WHAT THE TASK REQUIRES:
From the material below, reproduce exactly the stretch of lines that begins with the line holding "cyan brick C5 level 1 -> none" and ends with the line holding "none -> tan brick G1:H2 level 1", skipping the pictures.

INFORMATION SHOWN:
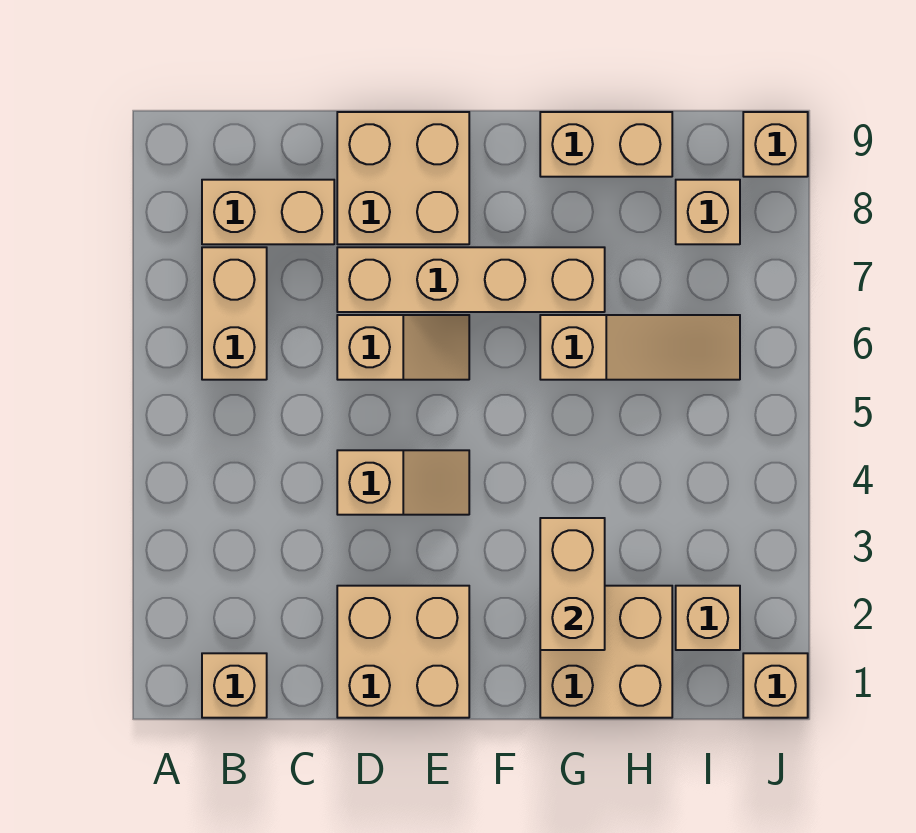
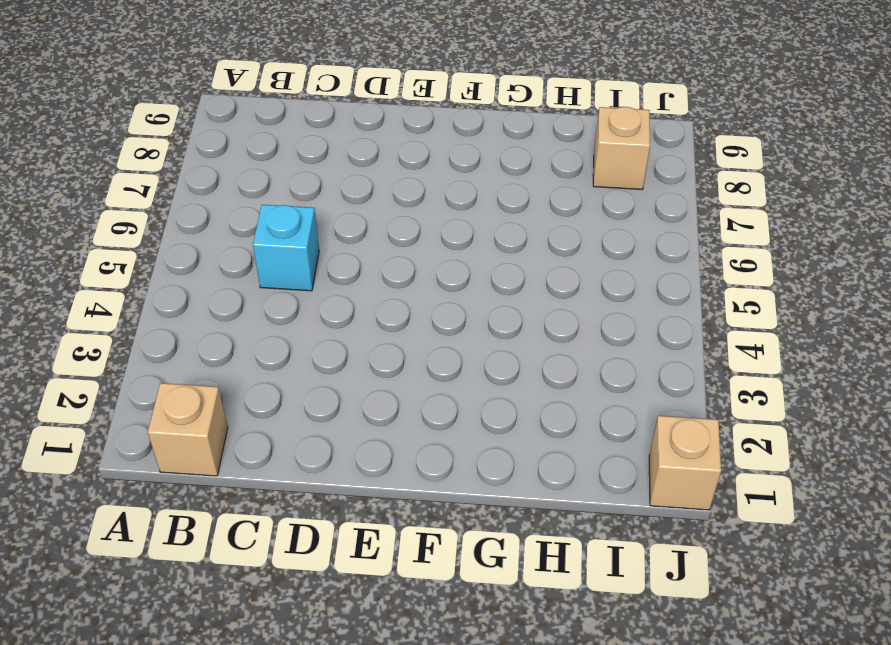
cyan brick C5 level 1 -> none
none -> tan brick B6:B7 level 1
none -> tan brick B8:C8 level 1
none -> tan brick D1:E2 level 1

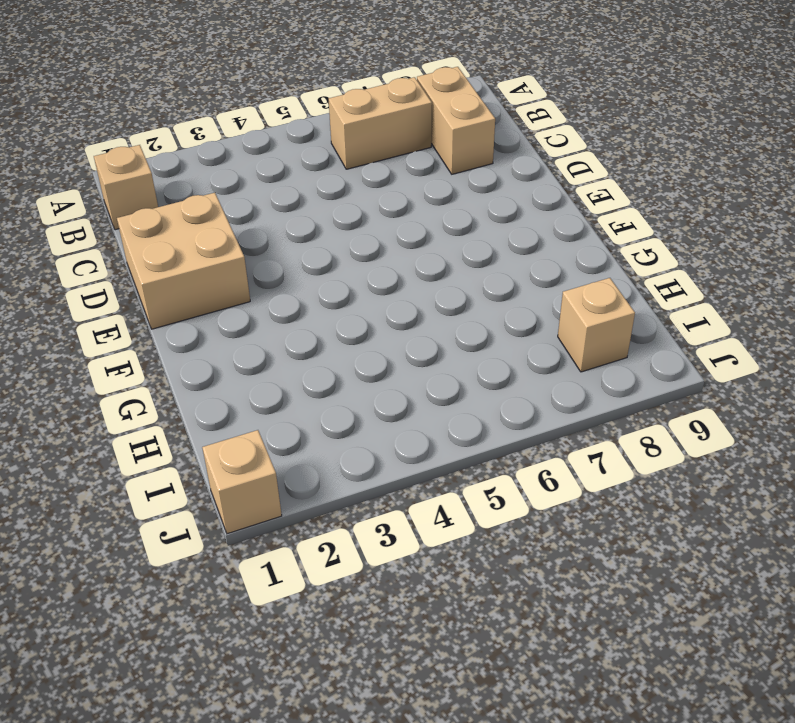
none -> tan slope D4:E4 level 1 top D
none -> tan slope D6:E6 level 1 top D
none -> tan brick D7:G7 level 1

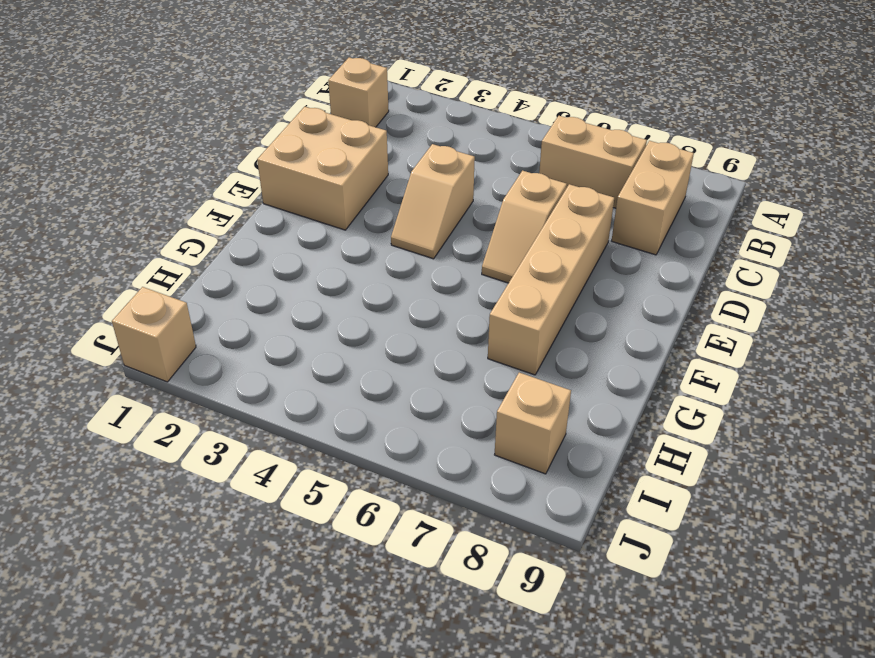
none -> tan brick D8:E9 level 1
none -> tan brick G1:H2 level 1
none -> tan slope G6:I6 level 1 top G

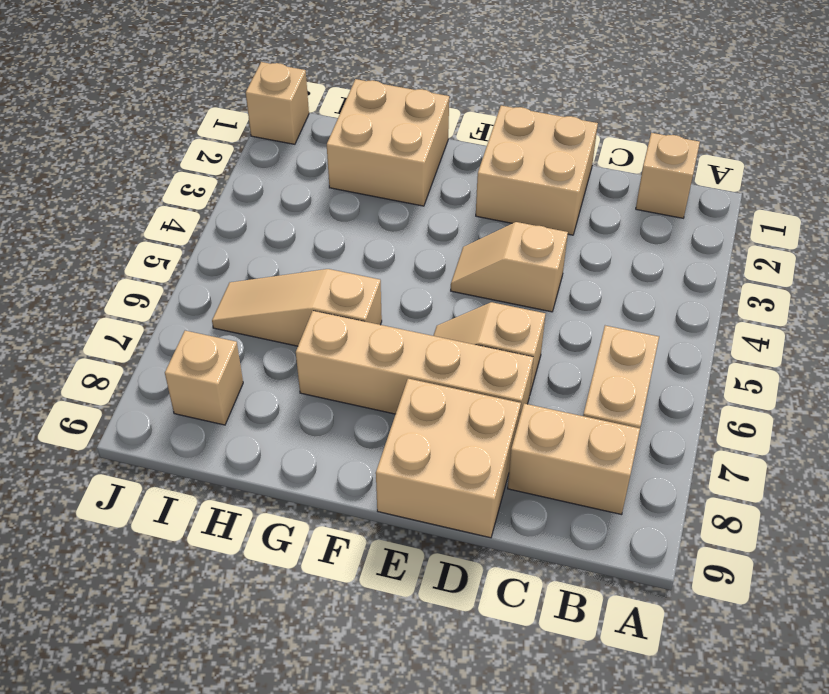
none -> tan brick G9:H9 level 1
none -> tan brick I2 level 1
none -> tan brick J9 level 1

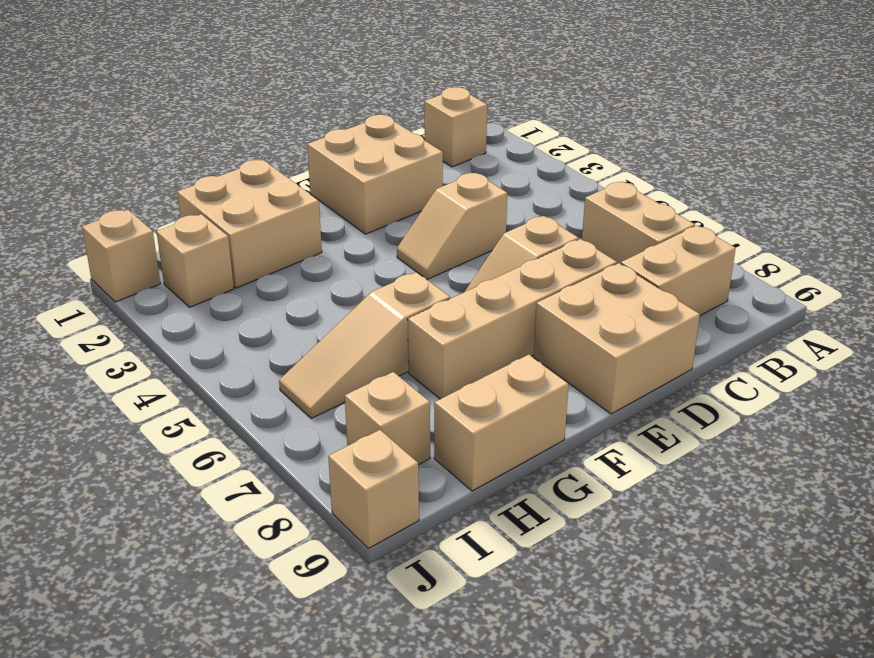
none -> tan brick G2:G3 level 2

* * *

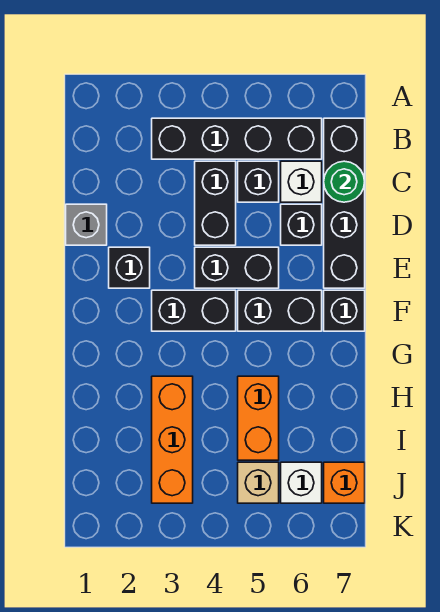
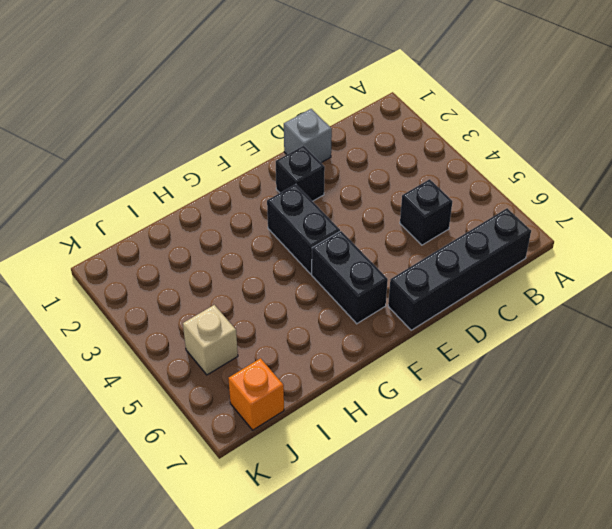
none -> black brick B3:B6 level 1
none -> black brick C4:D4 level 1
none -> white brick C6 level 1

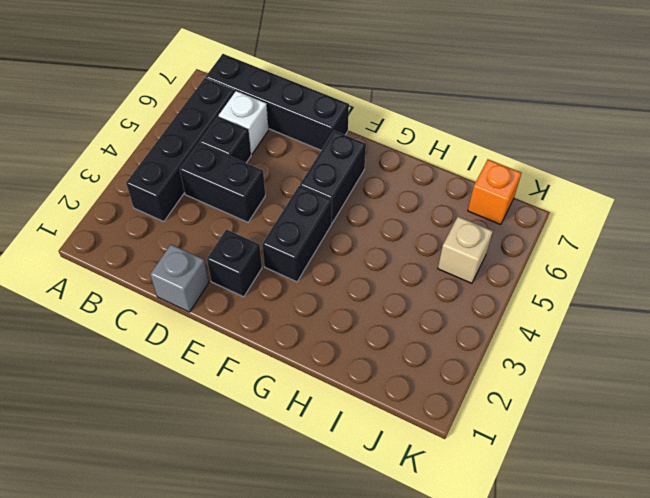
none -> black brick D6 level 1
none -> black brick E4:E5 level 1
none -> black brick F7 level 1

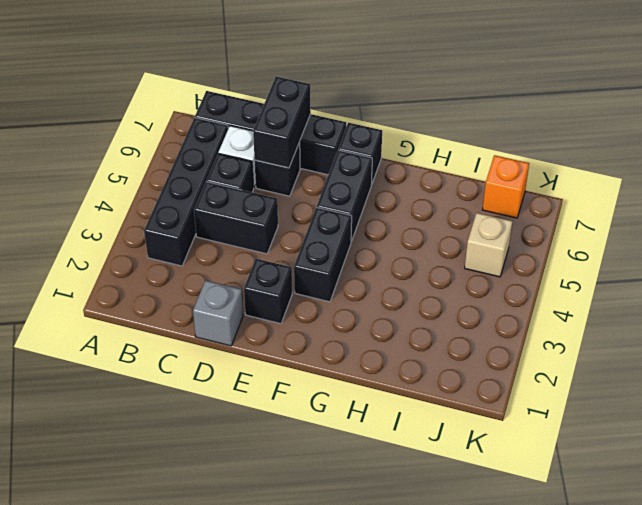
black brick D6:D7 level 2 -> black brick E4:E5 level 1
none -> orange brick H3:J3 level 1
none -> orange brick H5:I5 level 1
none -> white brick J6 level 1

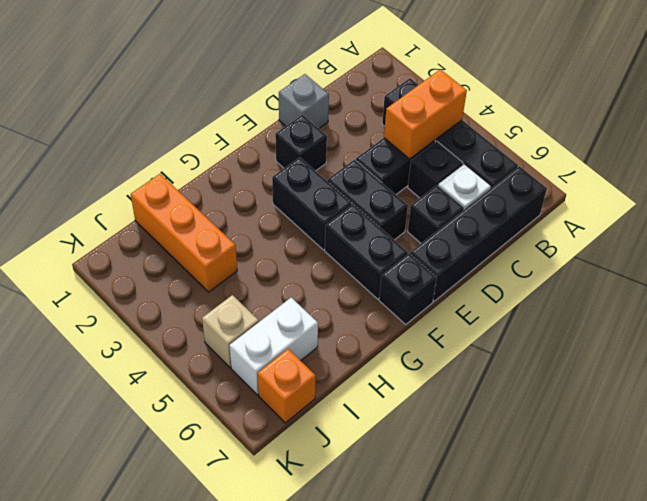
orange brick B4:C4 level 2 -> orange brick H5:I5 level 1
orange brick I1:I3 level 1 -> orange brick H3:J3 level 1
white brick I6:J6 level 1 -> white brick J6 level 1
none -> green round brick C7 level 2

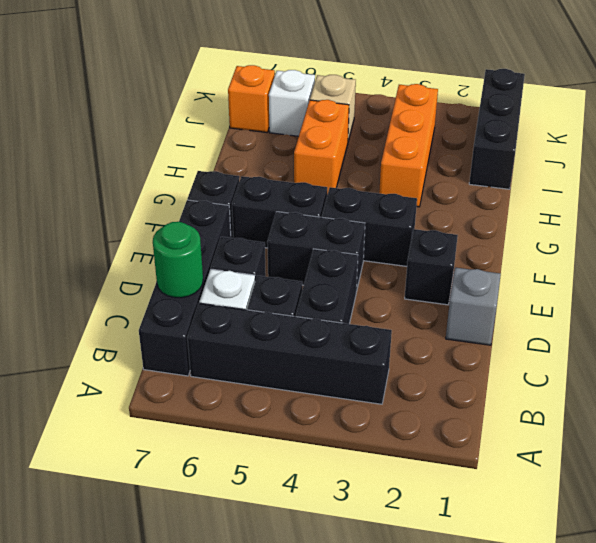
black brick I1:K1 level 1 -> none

WORKED SOLUTION:
cyan brick C5 level 1 -> none
none -> tan brick B6:B7 level 1
none -> tan brick B8:C8 level 1
none -> tan brick D1:E2 level 1

none -> tan slope D4:E4 level 1 top D
none -> tan slope D6:E6 level 1 top D
none -> tan brick D7:G7 level 1

none -> tan brick D8:E9 level 1
none -> tan brick G1:H2 level 1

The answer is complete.